**WHAT YOU SHOULD DO**
Every line below that contains "purple" is to be copied.

**SOURCE DATA**

>>>

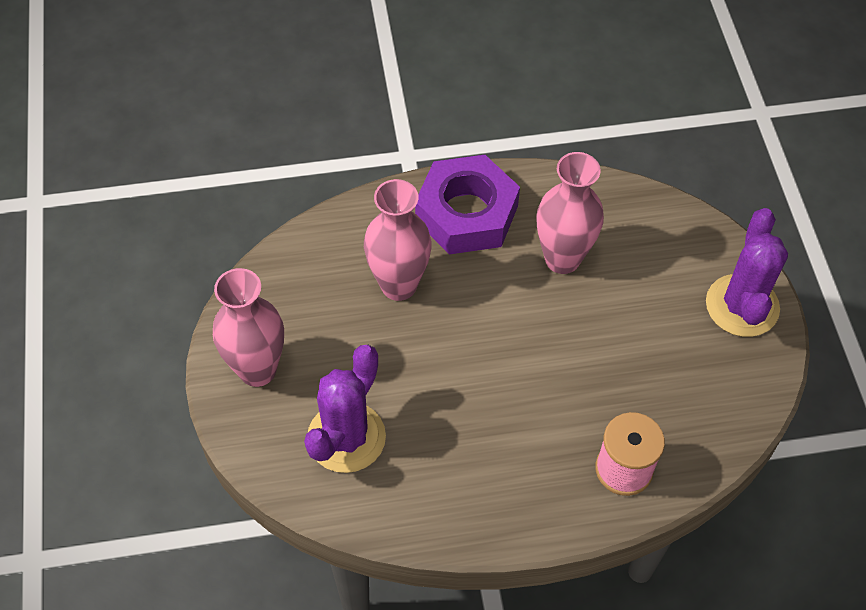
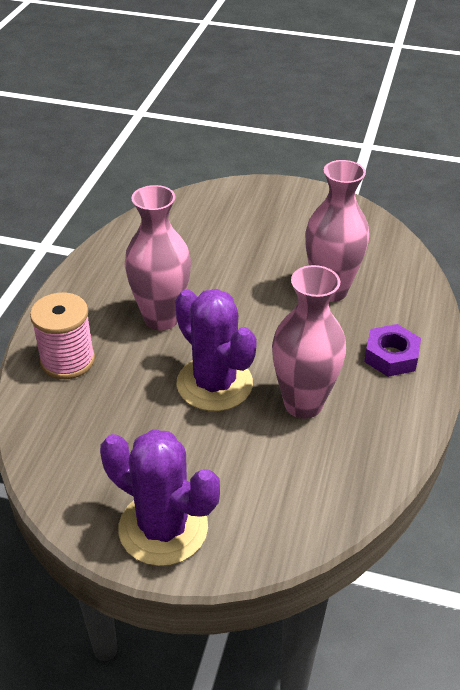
camera: 115 degrees right, 15 degrees down
pink vase [213,268,284,387] -> pink vase moved to [125,185,191,330]
purple cactus [304,345,386,473] -> purple cactus moved to [175,289,257,411]
purple nut [415,155,520,255] -> purple nut [364,324,421,377], size x0.53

<<<

**PROBLEM SOLUTION**
purple cactus [304,345,386,473] -> purple cactus moved to [175,289,257,411]
purple nut [415,155,520,255] -> purple nut [364,324,421,377], size x0.53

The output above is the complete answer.